■ ASSIGNMENT ■
Output word for word the lines from the one with "none -> grey 1x1 brick [115,386,193,488]" to the final line of the data, both ends included, but skip the pictures.

(Object change descriptions)
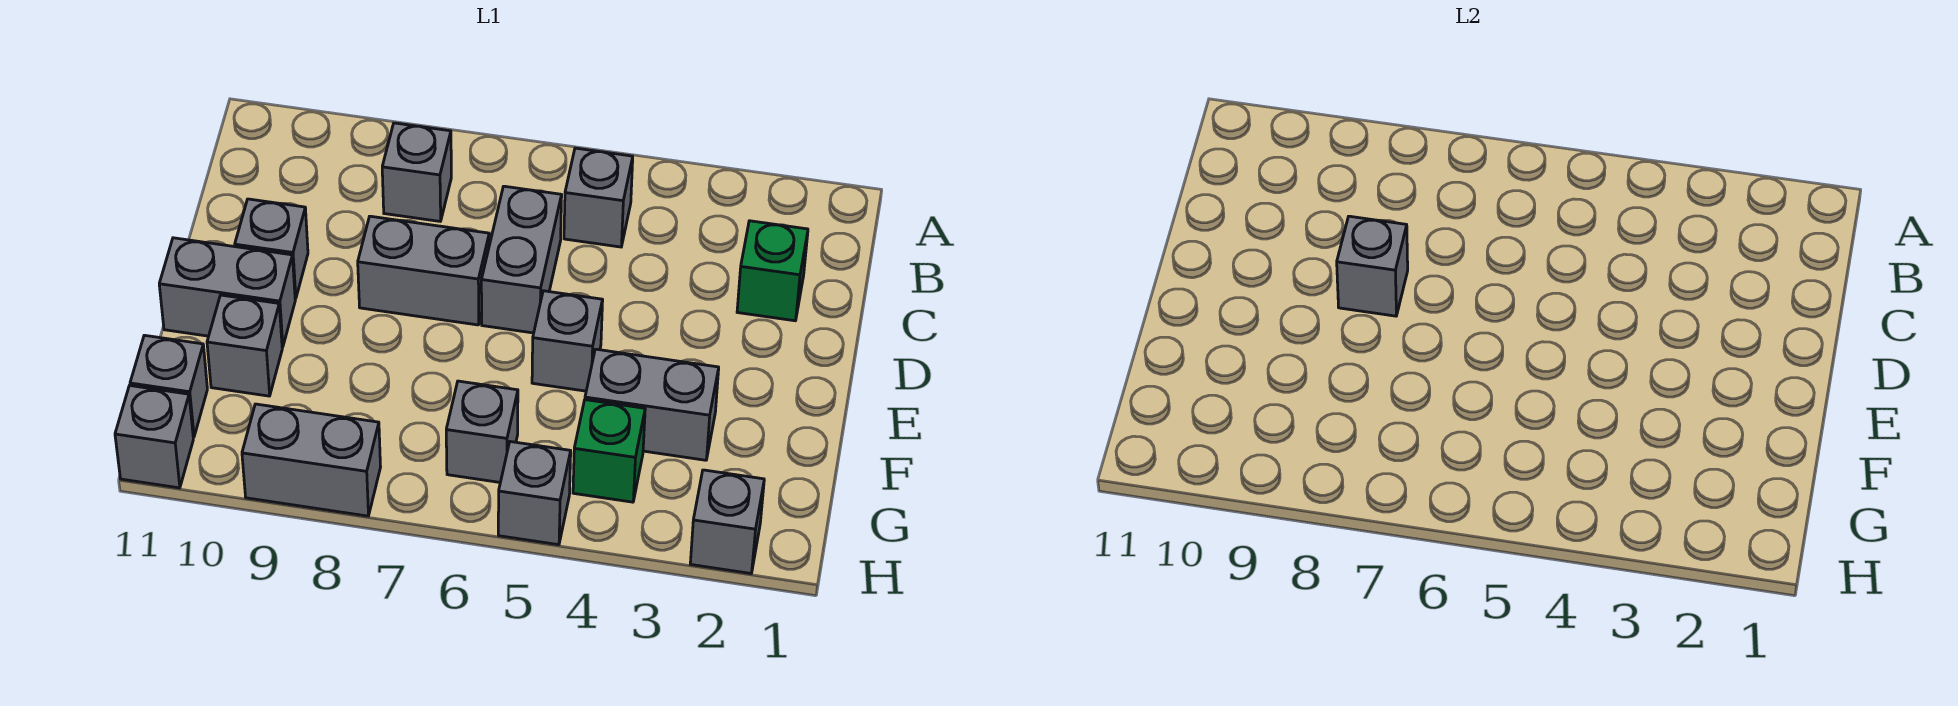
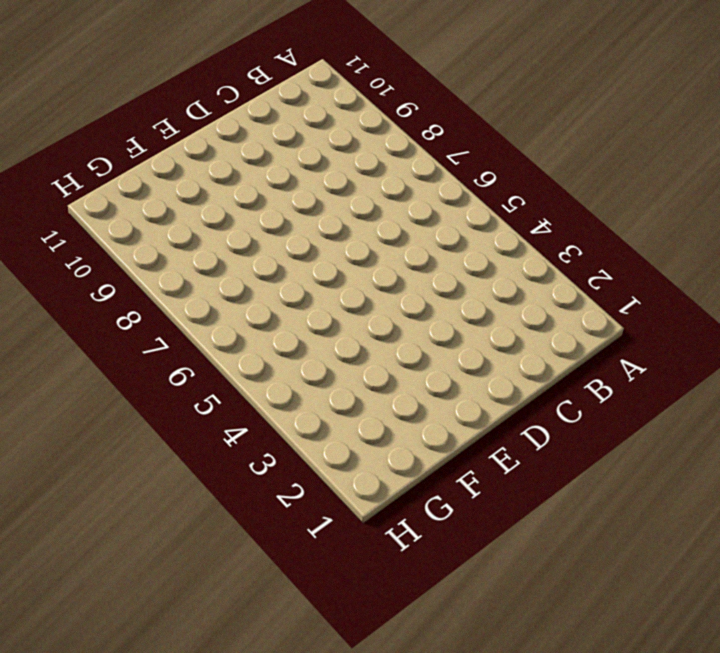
none -> grey 1x1 brick [564,148,633,247]
none -> grey 1x1 brick [382,123,451,221]
none -> green 1x1 brick [737,221,808,321]

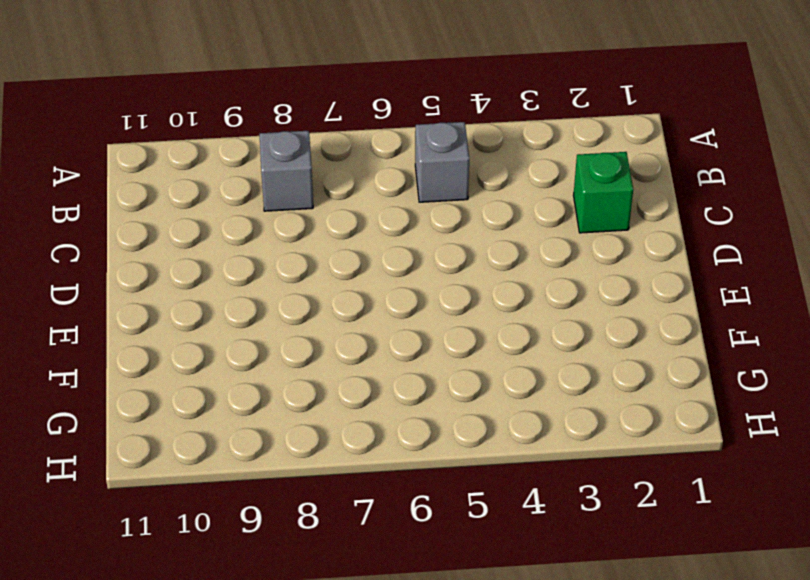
none -> grey 1x2 brick [481,186,562,333]
none -> grey 1x2 brick [358,216,489,325]
none -> grey 1x1 brick [235,199,308,299]

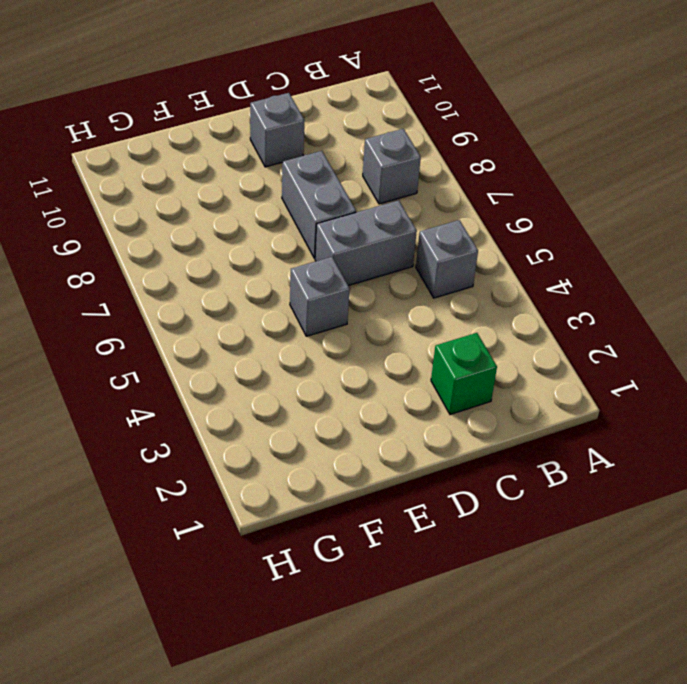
none -> grey 1x2 brick [159,238,295,347]
none -> grey 1x2 brick [585,349,719,460]
none -> grey 1x1 brick [207,295,282,396]

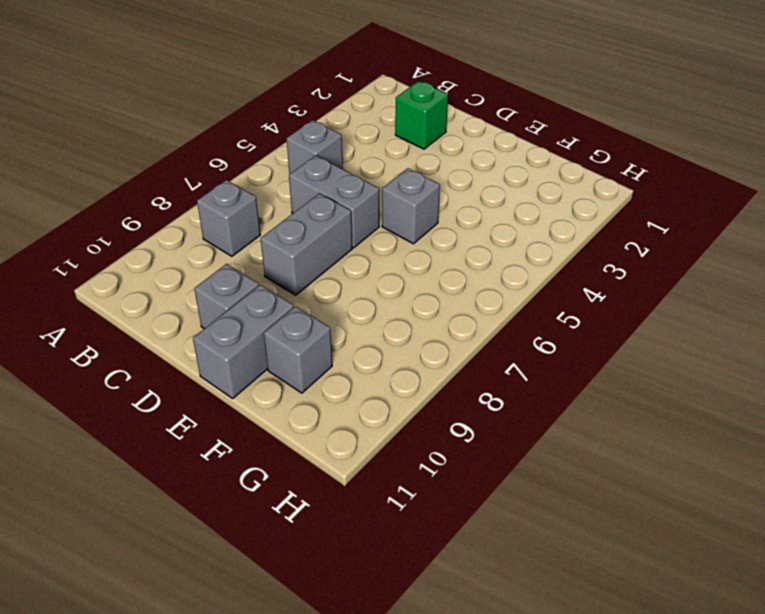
none -> grey 1x2 brick [585,349,719,460]
none -> green 1x1 brick [573,400,645,502]
none -> grey 1x1 brick [446,381,518,482]

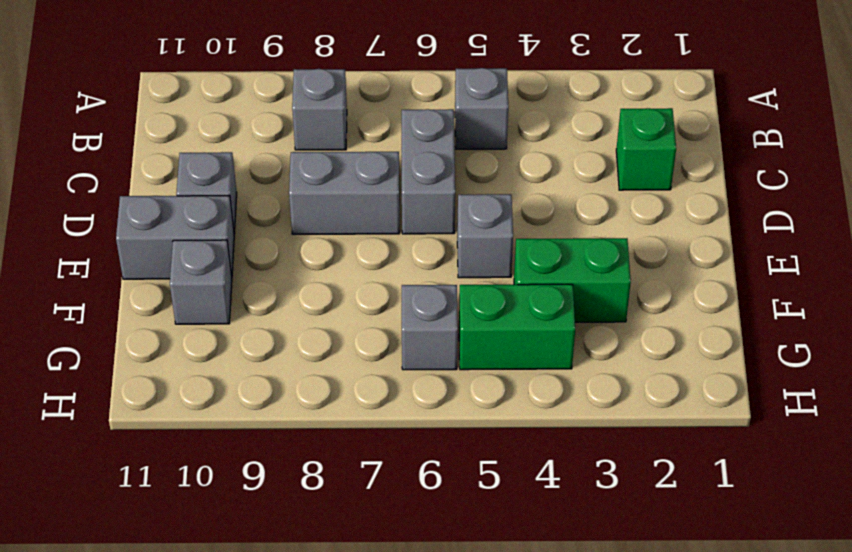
green 1x2 brick [514,238,631,322] -> grey 1x2 brick [585,349,719,460]
green 1x2 brick [459,284,575,370] -> green 1x1 brick [573,400,645,502]
none -> grey 1x1 brick [130,335,207,437]
none -> grey 1x1 brick [690,470,764,573]
none -> grey 1x1 brick [498,442,571,545]

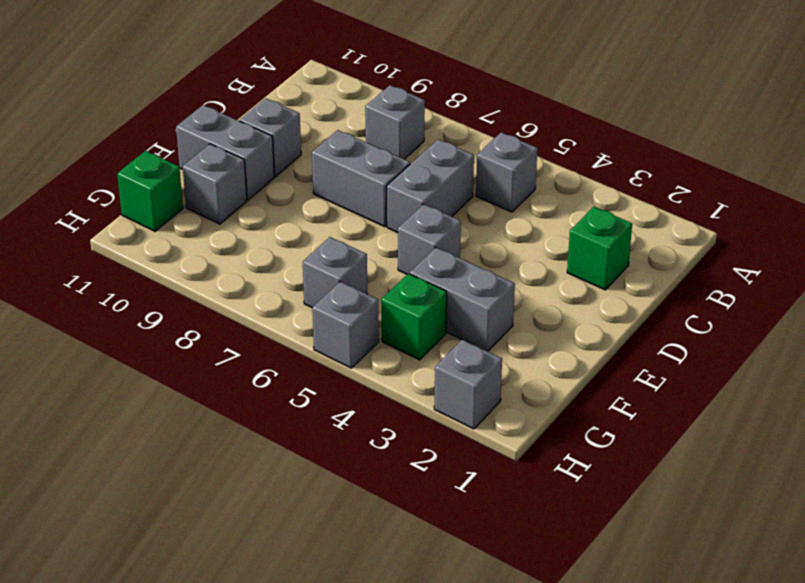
green 1x1 brick [117,151,183,231] -> grey 1x1 brick [130,335,207,437]
none -> grey 1x2 brick [242,404,381,516]
none -> grey 1x1 brick [115,386,193,488]
none -> grey 1x1 brick [1337,216,1408,316]

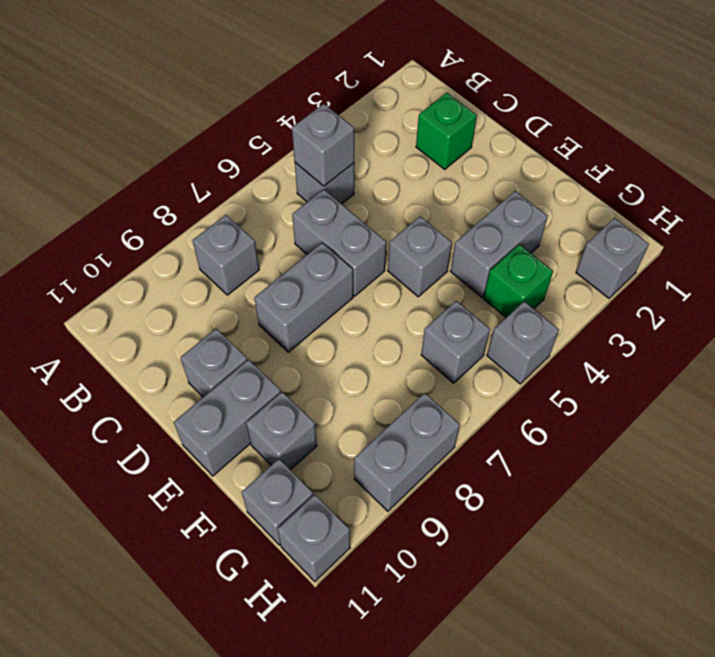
grey 1x1 brick [292,104,354,186] -> grey 1x1 brick moved to [1337,216,1408,316]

■ EXERCISE ANSWER ■
none -> grey 1x1 brick [115,386,193,488]
none -> grey 1x1 brick [1337,216,1408,316]

grey 1x1 brick [292,104,354,186] -> grey 1x1 brick moved to [1337,216,1408,316]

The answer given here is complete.